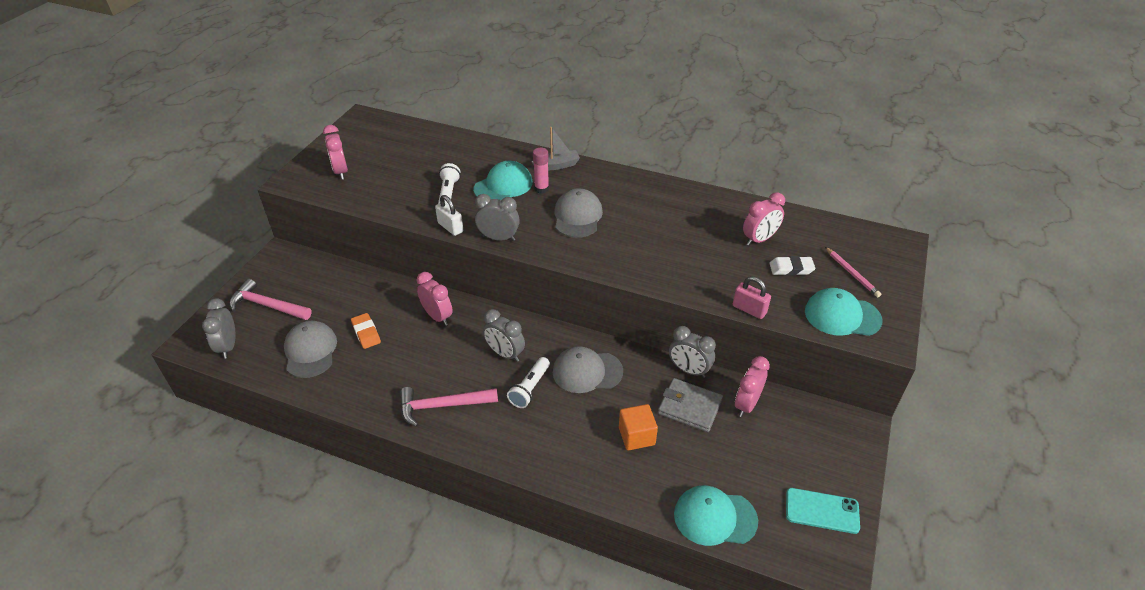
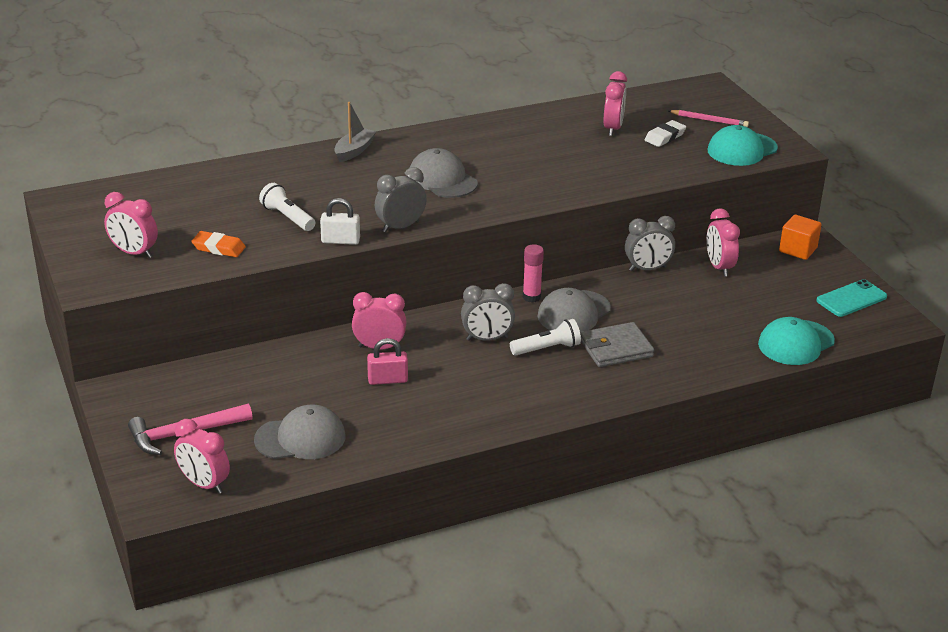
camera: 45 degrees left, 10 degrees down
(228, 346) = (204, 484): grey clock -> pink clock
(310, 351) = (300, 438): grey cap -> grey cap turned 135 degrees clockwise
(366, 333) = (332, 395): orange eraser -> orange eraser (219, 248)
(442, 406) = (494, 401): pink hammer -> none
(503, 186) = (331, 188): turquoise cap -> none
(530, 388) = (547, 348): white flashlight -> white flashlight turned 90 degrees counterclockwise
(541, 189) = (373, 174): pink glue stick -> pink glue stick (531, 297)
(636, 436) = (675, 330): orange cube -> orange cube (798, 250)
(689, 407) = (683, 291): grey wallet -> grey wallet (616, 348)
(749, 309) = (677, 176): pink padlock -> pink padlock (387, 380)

* * *

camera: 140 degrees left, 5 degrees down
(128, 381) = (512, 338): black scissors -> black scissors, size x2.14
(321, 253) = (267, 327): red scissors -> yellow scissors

**Problem to solve**
Reproduce the lines of the entries above from the one with "(636, 436) = (675, 330): orange" to the one with "(749, 309) = (677, 176): pink", both included, exactly and without any other line.

**Expected answer**
(636, 436) = (675, 330): orange cube -> orange cube (798, 250)
(689, 407) = (683, 291): grey wallet -> grey wallet (616, 348)
(749, 309) = (677, 176): pink padlock -> pink padlock (387, 380)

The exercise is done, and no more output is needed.